### Exercise description:
Write the entries below out again in full. Match every character.
######
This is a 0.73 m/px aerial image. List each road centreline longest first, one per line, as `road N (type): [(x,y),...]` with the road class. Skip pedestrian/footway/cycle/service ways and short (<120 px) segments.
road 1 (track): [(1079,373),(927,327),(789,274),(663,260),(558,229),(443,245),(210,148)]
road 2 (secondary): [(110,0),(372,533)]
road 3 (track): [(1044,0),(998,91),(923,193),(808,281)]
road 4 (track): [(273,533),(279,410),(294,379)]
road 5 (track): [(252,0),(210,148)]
######
### Reply:
This is a 0.73 m/px aerial image. List each road centreline longest first, one per line, as `road N (type): [(x,y),...]` with the road class. Skip pedestrian/footway/cycle/service ways and short (<120 px) segments.
road 1 (track): [(1079,373),(927,327),(789,274),(663,260),(558,229),(443,245),(210,148)]
road 2 (secondary): [(110,0),(372,533)]
road 3 (track): [(1044,0),(998,91),(923,193),(808,281)]
road 4 (track): [(273,533),(279,410),(294,379)]
road 5 (track): [(252,0),(210,148)]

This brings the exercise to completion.